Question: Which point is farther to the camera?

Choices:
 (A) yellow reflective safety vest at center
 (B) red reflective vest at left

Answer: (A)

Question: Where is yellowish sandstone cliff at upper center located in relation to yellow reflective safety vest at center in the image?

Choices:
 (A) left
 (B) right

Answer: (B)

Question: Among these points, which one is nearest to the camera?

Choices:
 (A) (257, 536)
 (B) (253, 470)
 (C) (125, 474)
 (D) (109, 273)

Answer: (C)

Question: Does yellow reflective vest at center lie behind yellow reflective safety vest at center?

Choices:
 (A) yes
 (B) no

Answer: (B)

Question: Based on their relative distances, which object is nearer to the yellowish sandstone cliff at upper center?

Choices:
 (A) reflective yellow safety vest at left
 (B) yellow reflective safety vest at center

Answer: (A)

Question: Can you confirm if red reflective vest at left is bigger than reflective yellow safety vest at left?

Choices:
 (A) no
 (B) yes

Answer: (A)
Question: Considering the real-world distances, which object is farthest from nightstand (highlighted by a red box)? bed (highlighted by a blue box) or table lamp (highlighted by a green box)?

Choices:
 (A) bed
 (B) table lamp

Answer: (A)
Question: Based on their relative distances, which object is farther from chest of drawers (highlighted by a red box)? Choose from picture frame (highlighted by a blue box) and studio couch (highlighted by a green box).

__What is expected__
Copy every item above word for word, keeping each line and its spacing unchanged.

__Answer for this exercise__
Question: Which point is farther to the camera?

Choices:
 (A) yellow reflective safety vest at center
 (B) red reflective vest at left

Answer: (A)

Question: Where is yellowish sandstone cliff at upper center located in relation to yellow reflective safety vest at center in the image?

Choices:
 (A) left
 (B) right

Answer: (B)

Question: Among these points, which one is nearest to the camera?

Choices:
 (A) (257, 536)
 (B) (253, 470)
 (C) (125, 474)
 (D) (109, 273)

Answer: (C)

Question: Does yellow reflective vest at center lie behind yellow reflective safety vest at center?

Choices:
 (A) yes
 (B) no

Answer: (B)

Question: Based on their relative distances, which object is nearer to the yellowish sandstone cliff at upper center?

Choices:
 (A) reflective yellow safety vest at left
 (B) yellow reflective safety vest at center

Answer: (A)

Question: Can you confirm if red reflective vest at left is bigger than reflective yellow safety vest at left?

Choices:
 (A) no
 (B) yes

Answer: (A)
Question: Considering the real-world distances, which object is farthest from nightstand (highlighted by a red box)? bed (highlighted by a blue box) or table lamp (highlighted by a green box)?

Choices:
 (A) bed
 (B) table lamp

Answer: (A)
Question: Based on their relative distances, which object is farther from chest of drawers (highlighted by a red box)? Choose from picture frame (highlighted by a blue box) and studio couch (highlighted by a green box).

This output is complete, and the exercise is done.